**Required action:**
Without copying any pictures, restate exactly the lines from the start of the records through the line containing "to [361, 295]".

= = = = =

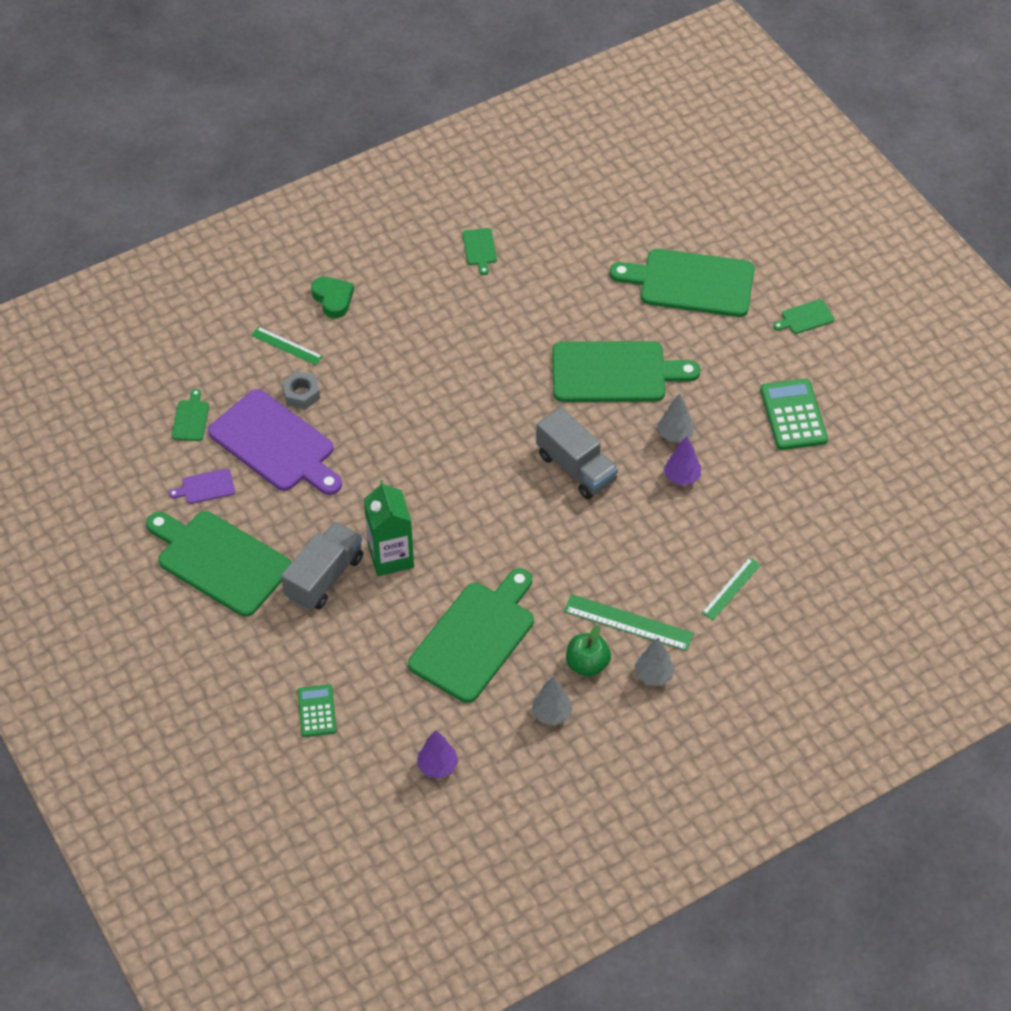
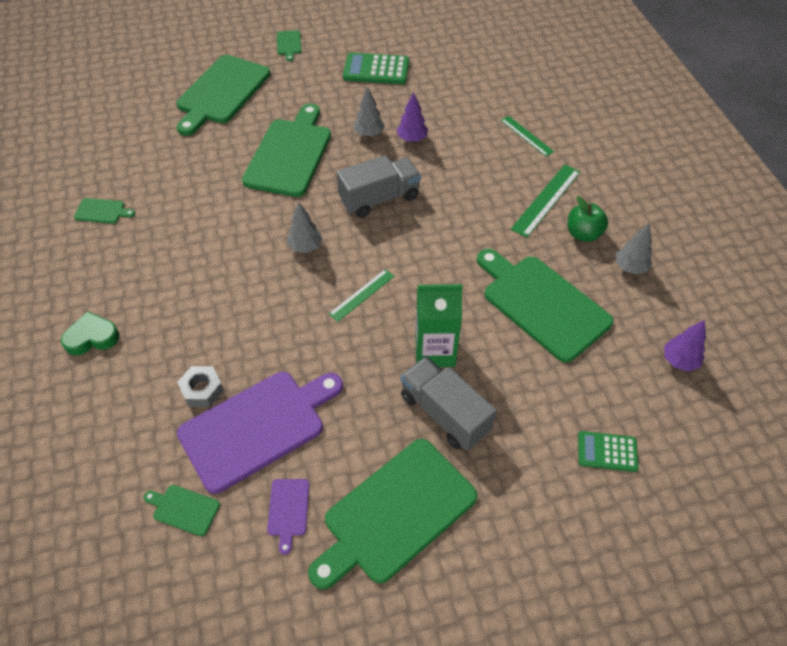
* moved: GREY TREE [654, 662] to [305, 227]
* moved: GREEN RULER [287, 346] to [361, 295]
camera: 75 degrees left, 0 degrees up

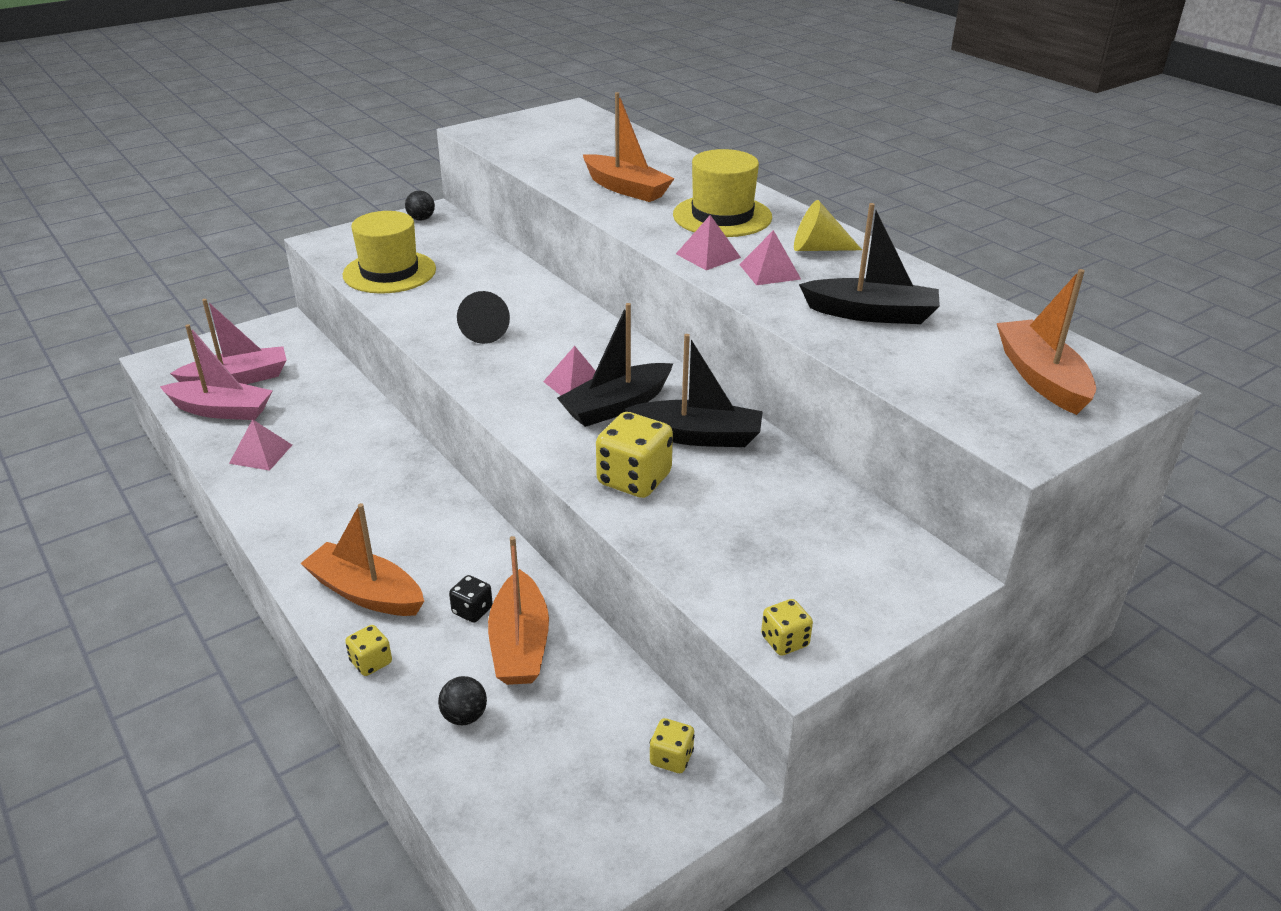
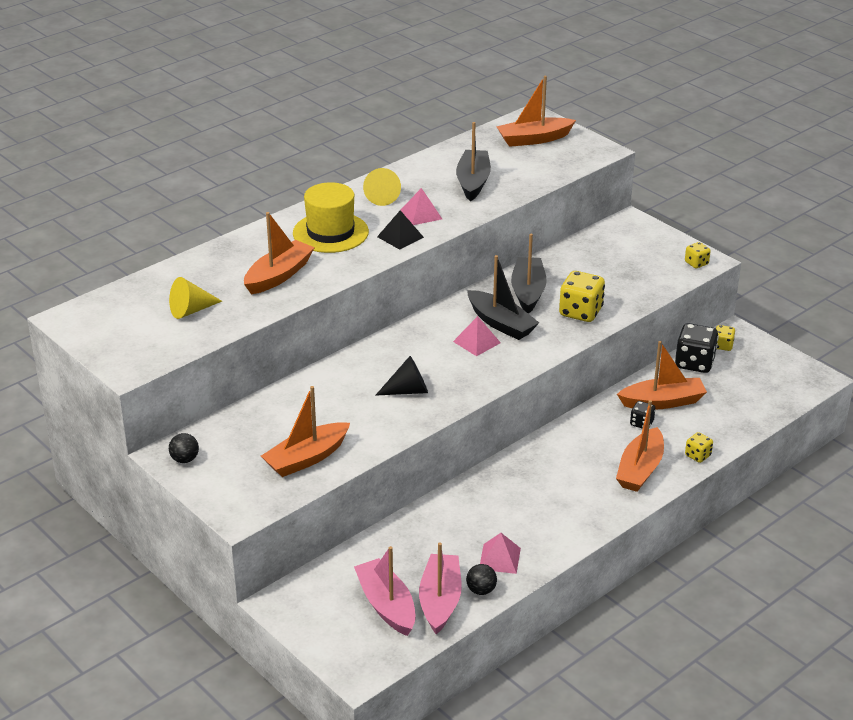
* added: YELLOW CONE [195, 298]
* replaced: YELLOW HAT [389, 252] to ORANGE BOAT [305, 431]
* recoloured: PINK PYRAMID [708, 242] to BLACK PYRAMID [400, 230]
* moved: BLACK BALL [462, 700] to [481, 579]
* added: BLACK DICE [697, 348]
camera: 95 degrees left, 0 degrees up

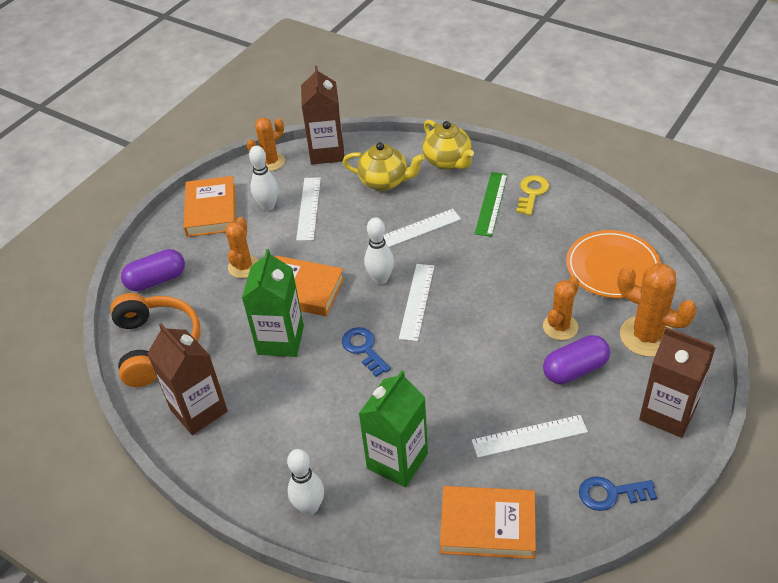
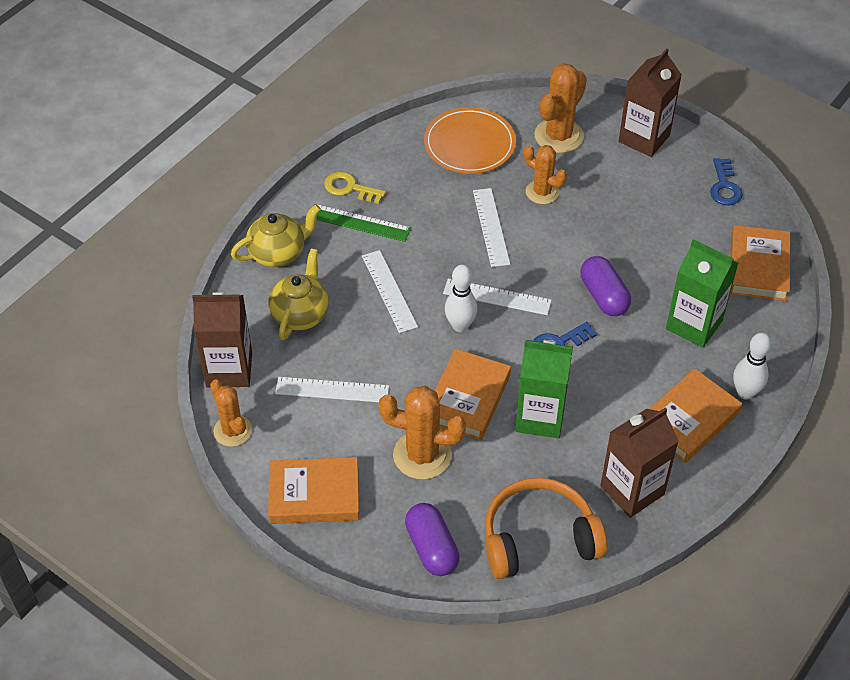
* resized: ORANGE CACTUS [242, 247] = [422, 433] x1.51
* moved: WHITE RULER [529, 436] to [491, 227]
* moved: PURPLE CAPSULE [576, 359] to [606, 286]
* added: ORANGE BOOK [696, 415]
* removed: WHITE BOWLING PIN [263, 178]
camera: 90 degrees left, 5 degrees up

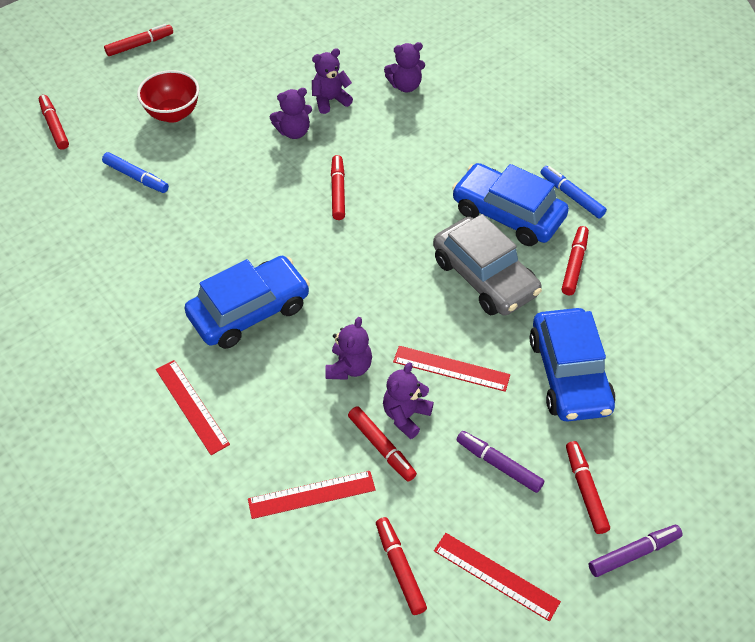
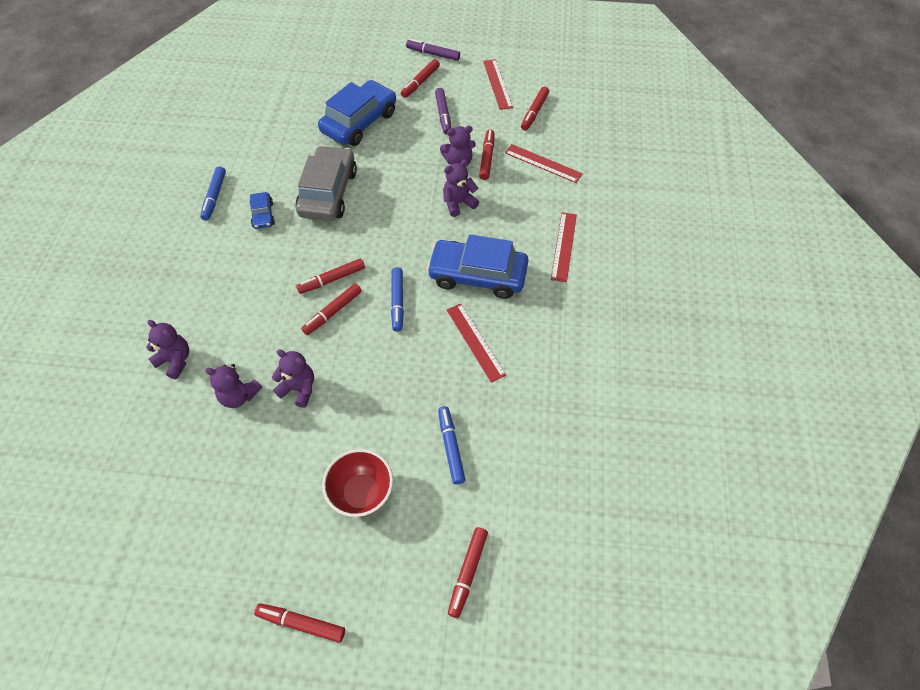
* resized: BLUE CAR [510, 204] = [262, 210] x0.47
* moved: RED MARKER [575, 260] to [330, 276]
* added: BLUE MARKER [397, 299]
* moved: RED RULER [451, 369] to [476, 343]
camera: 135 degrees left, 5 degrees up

= = = = =

**Answer space:**
* moved: GREY TREE [654, 662] to [305, 227]
* moved: GREEN RULER [287, 346] to [361, 295]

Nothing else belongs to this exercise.